PROVIDED MATERIAL below:
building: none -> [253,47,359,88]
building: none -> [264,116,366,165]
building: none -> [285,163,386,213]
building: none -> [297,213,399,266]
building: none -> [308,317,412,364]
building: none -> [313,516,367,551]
End of PROVIDED MATERIAL.
PROVIDED MATERIAL below:
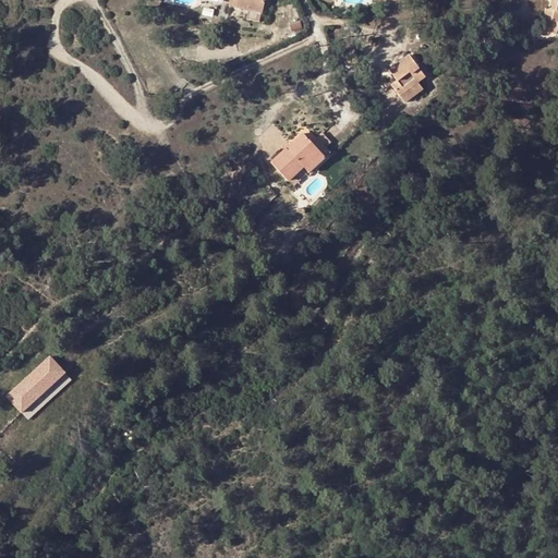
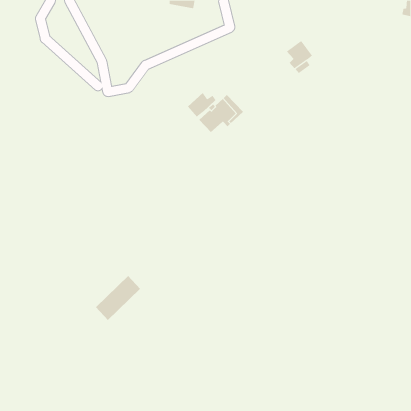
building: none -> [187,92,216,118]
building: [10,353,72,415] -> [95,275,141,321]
End of PROVIDED MATERIAL.
• TRY IT: Look through the entries above and quote exactly the lines from the line with "building: none -> [253,47,359,88]" to the line with "building: none -> [313,516,367,551]", counting both of those lines.

• EXERCISE RESULT:
building: none -> [253,47,359,88]
building: none -> [264,116,366,165]
building: none -> [285,163,386,213]
building: none -> [297,213,399,266]
building: none -> [308,317,412,364]
building: none -> [313,516,367,551]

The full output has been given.